--- Records for the task Enclosed Below ---

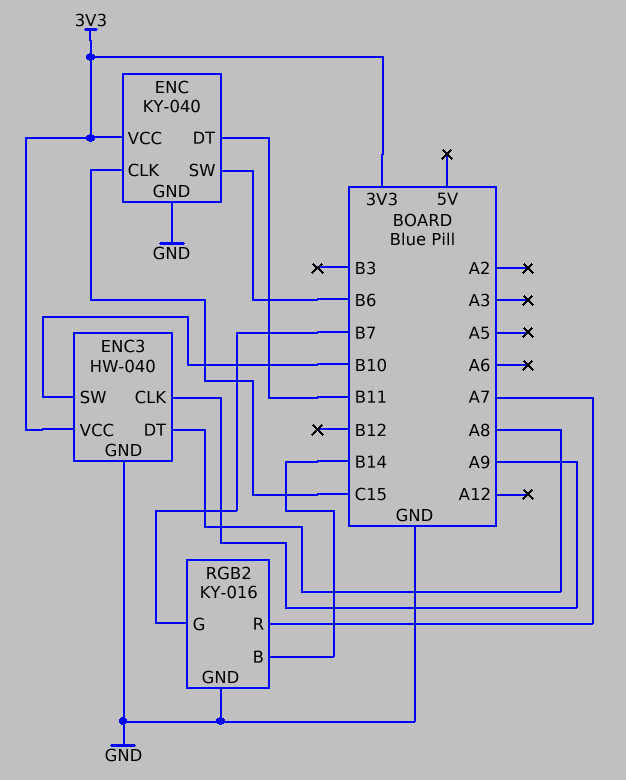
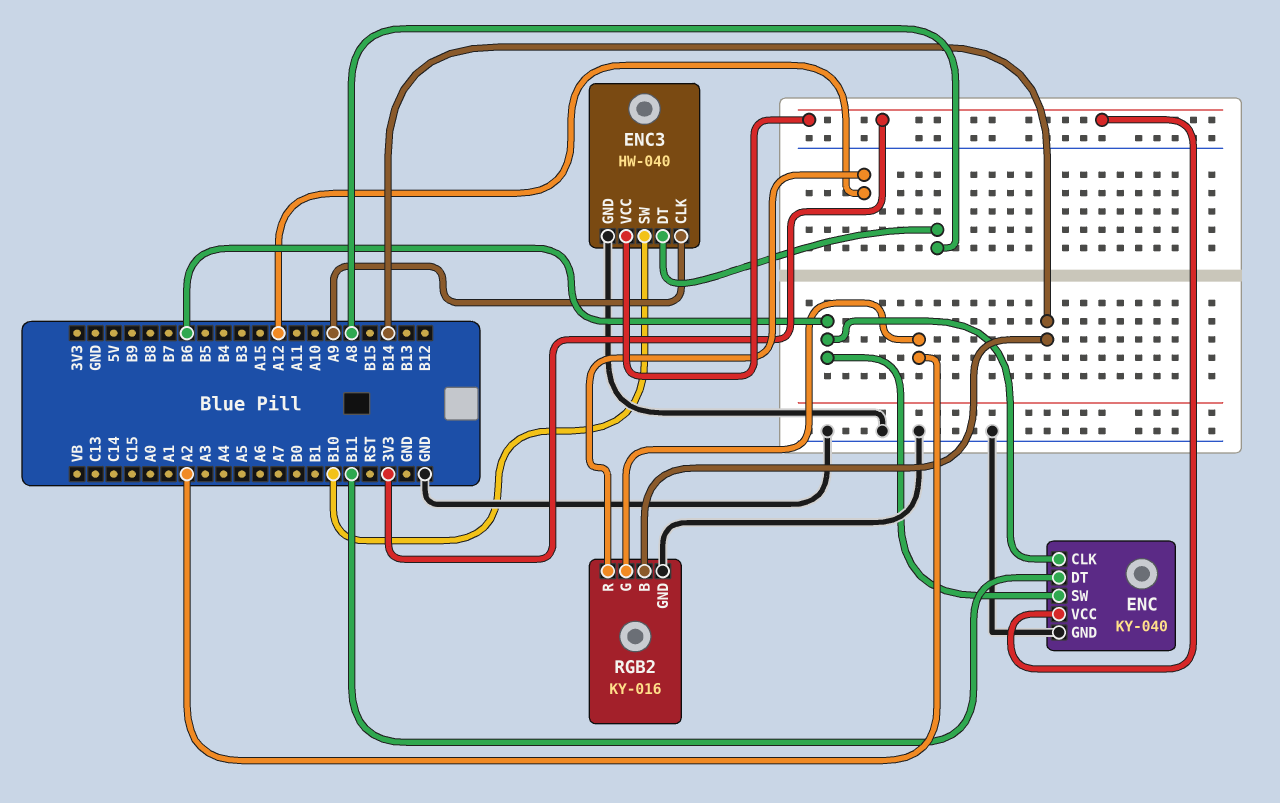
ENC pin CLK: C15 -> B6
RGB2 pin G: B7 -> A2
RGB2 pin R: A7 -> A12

--- End of Enclosed Records for the task ---
--- Records for the task Enclosed Below ---

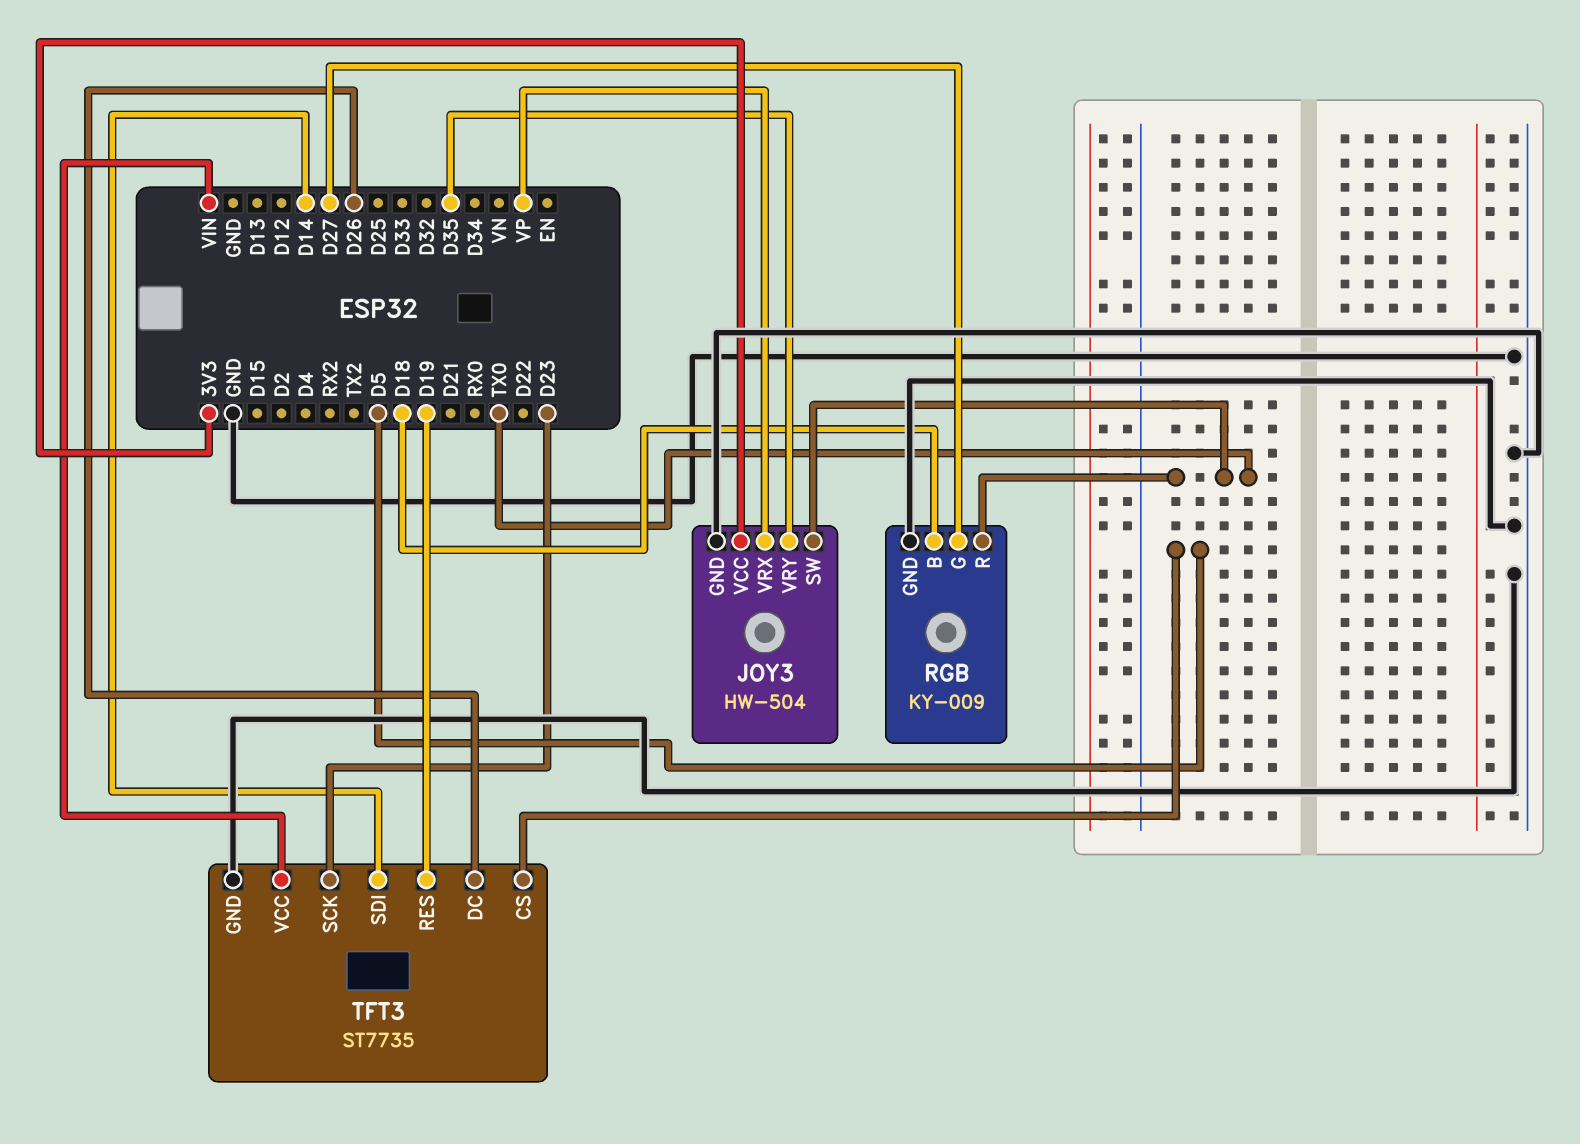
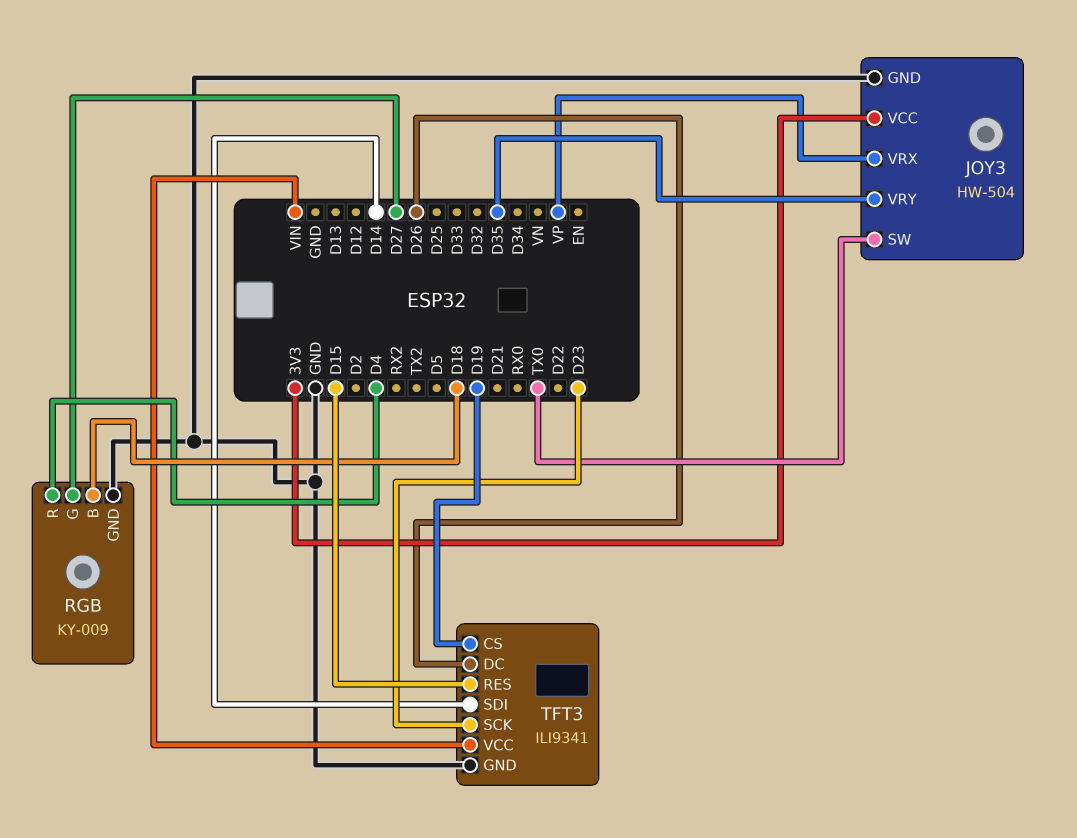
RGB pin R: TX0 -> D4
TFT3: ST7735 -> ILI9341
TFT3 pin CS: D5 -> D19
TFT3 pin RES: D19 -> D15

--- End of Enclosed Records for the task ---
--- Records for the task Enclosed Below ---

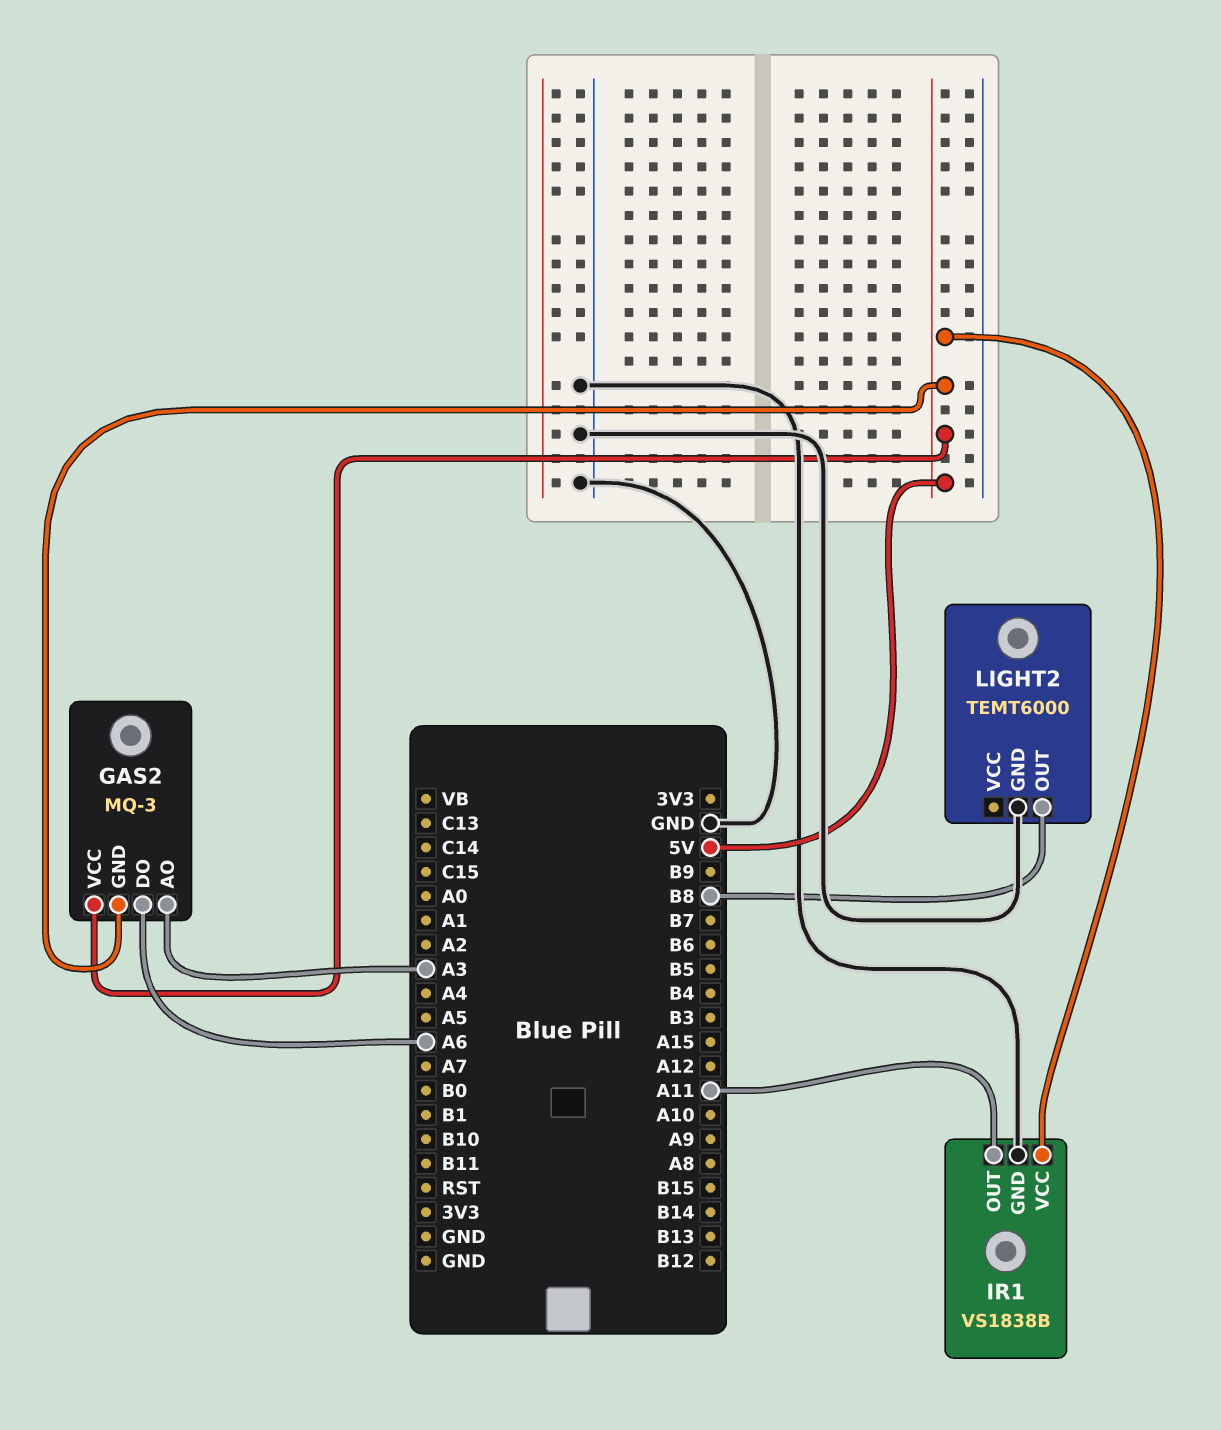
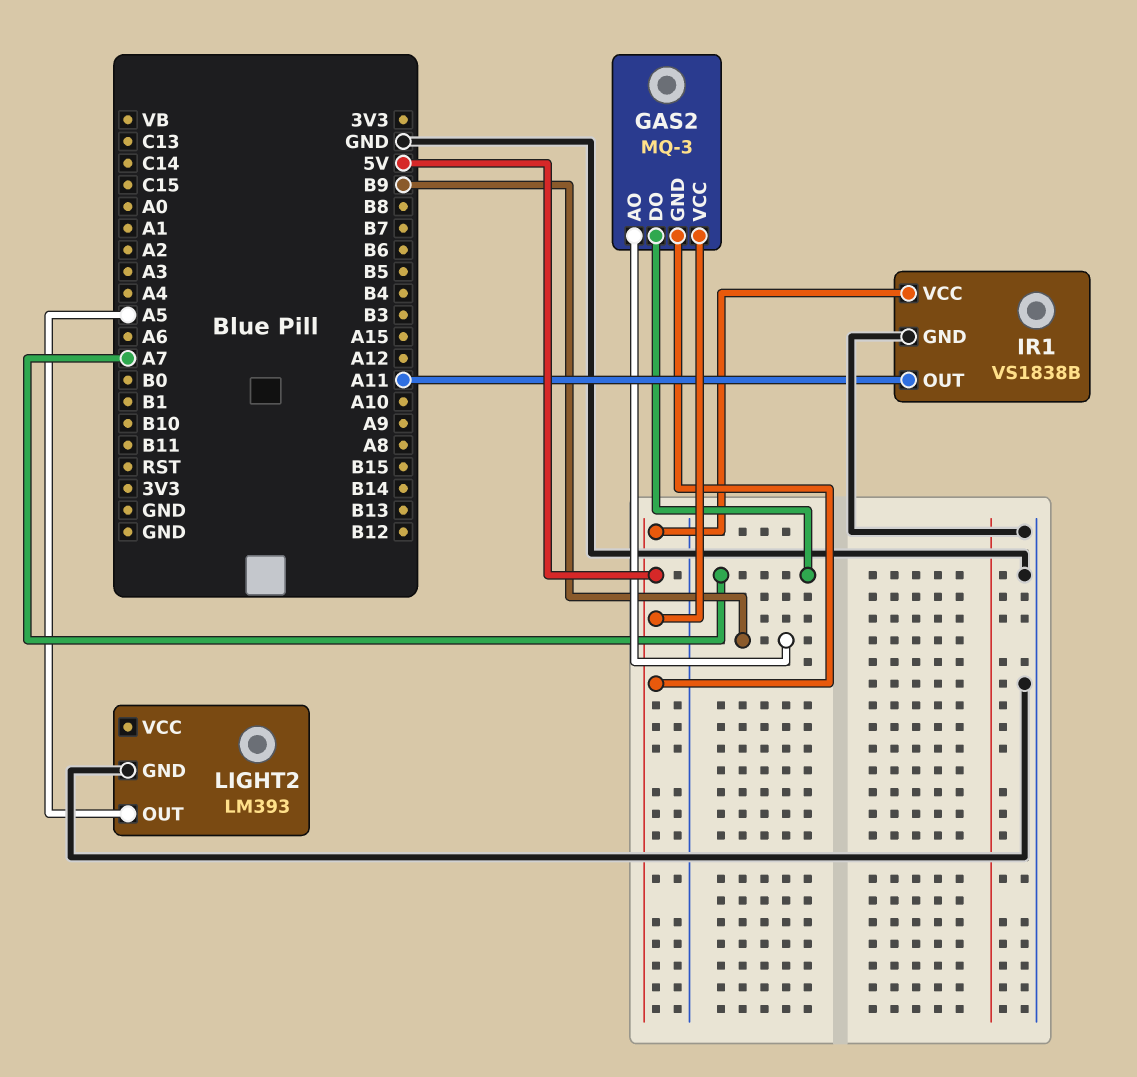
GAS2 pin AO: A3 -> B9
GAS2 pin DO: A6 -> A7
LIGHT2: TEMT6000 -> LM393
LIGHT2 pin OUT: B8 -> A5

--- End of Enclosed Records for the task ---

What the task requires: Look through the material above and print exactly the lines from the one containing "TFT3: ST7735 -> ILI9341" to the one containing "TFT3 pin RES: D19 -> D15", both included, and nothing more.

Expected output:
TFT3: ST7735 -> ILI9341
TFT3 pin CS: D5 -> D19
TFT3 pin RES: D19 -> D15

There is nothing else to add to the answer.